- **EXERCISE**:
The material below includes pictures; leave them out and return only the lines between the line containing "none -> pink pawn [373,296,396,335]" and the line containing "none -> green hourglass [244,250,302,349]", inclusive, word for word.

- **THE INPUT**:

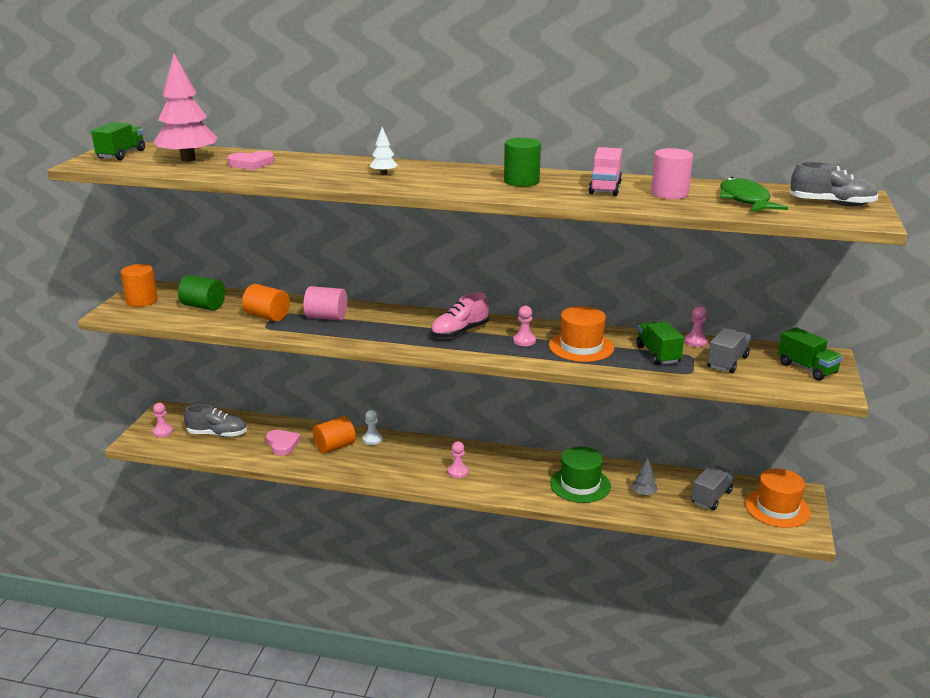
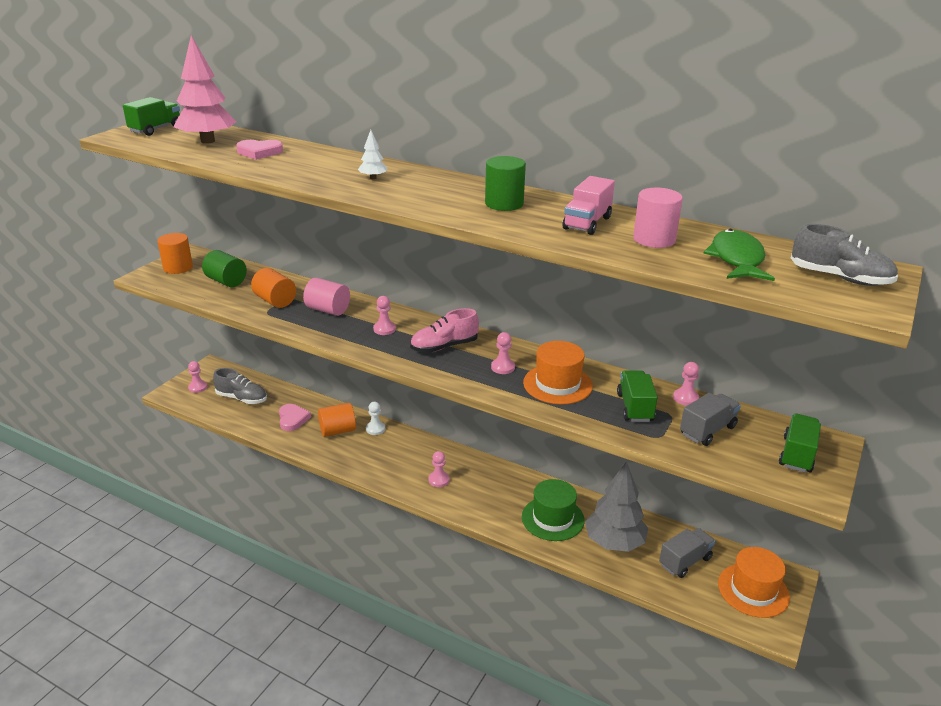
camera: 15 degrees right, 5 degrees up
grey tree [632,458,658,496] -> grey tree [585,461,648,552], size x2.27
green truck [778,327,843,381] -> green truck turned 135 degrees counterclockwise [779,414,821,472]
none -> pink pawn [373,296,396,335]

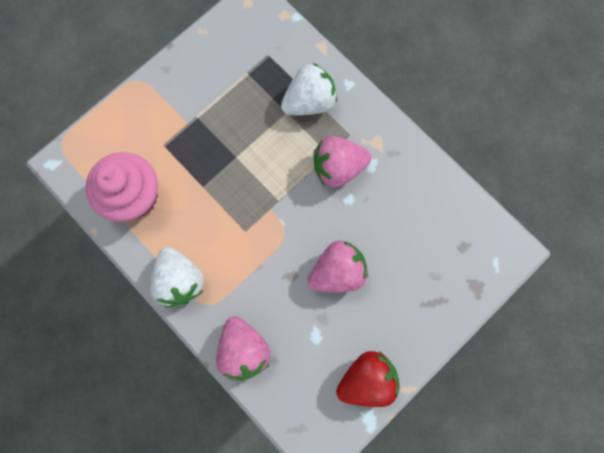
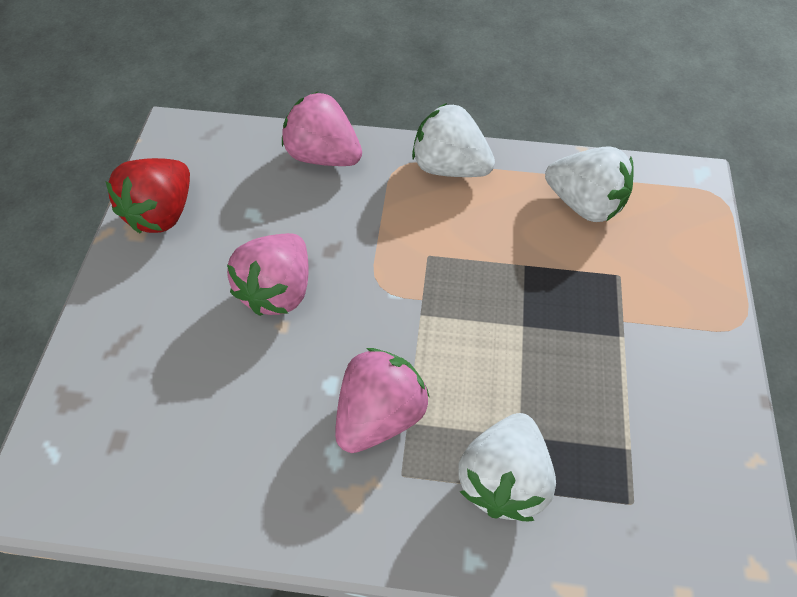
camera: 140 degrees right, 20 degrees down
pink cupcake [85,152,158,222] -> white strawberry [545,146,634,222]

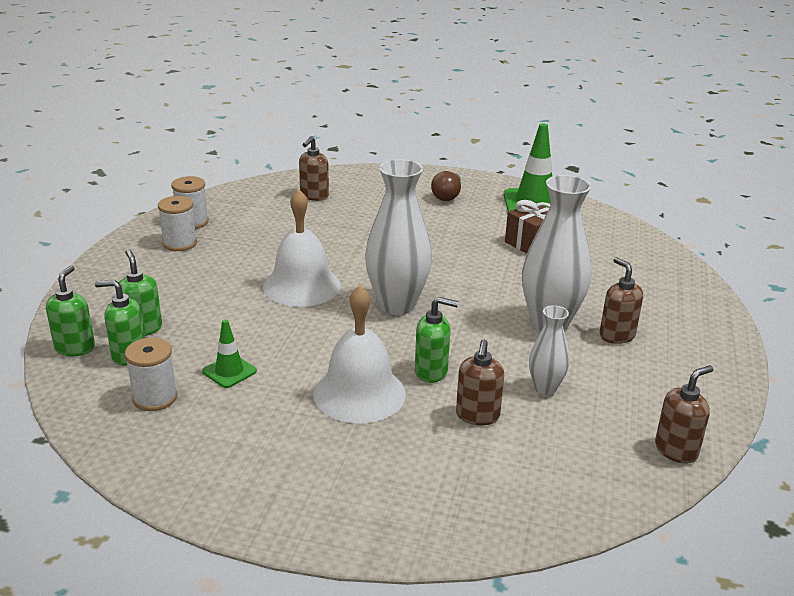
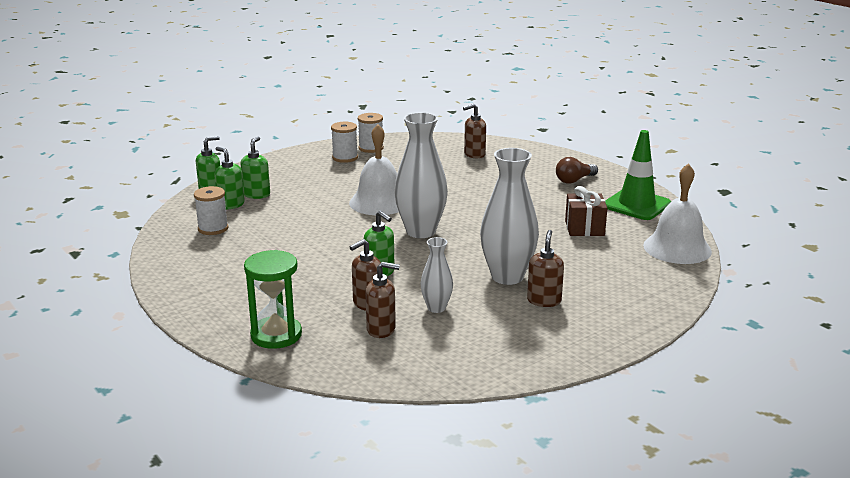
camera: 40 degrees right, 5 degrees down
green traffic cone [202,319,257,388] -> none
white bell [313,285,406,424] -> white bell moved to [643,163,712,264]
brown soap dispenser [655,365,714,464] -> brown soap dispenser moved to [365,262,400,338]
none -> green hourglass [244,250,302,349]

---

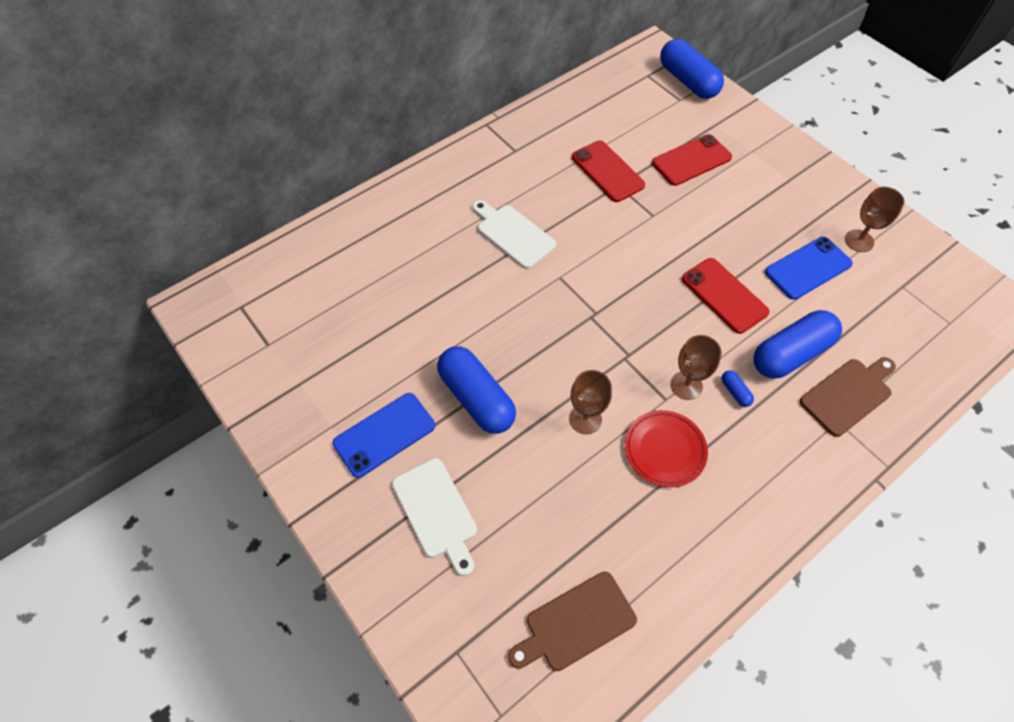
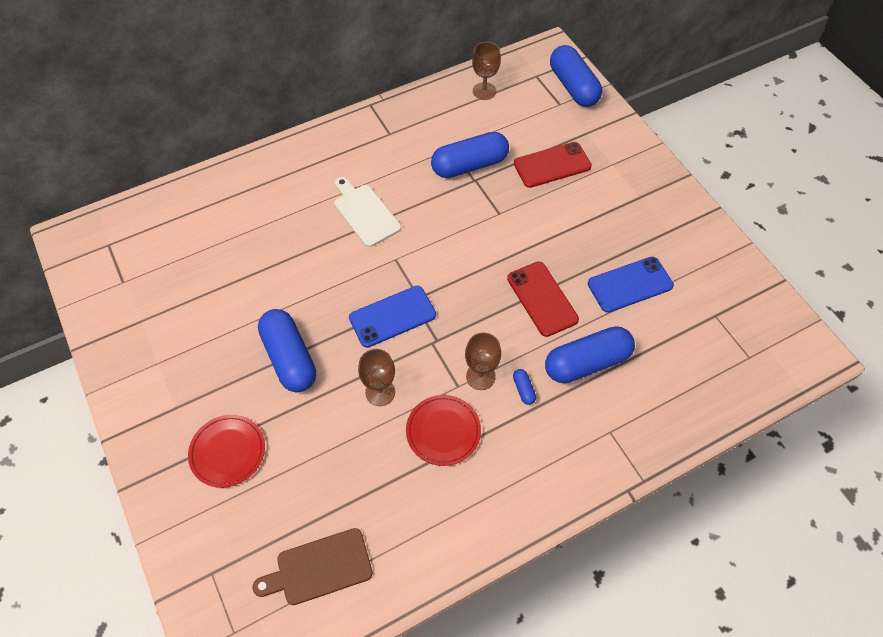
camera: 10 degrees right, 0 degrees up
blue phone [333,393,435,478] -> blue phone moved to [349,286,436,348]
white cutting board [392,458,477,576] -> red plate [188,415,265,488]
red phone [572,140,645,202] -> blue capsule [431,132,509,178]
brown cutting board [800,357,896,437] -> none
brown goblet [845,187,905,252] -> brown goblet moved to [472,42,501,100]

- **EXERCISE RESULT**:
none -> pink pawn [373,296,396,335]

camera: 140 degrees right, 20 degrees down
pink cupcake [85,152,158,222] -> white strawberry [545,146,634,222]

camera: 40 degrees right, 5 degrees down
green traffic cone [202,319,257,388] -> none
white bell [313,285,406,424] -> white bell moved to [643,163,712,264]
brown soap dispenser [655,365,714,464] -> brown soap dispenser moved to [365,262,400,338]
none -> green hourglass [244,250,302,349]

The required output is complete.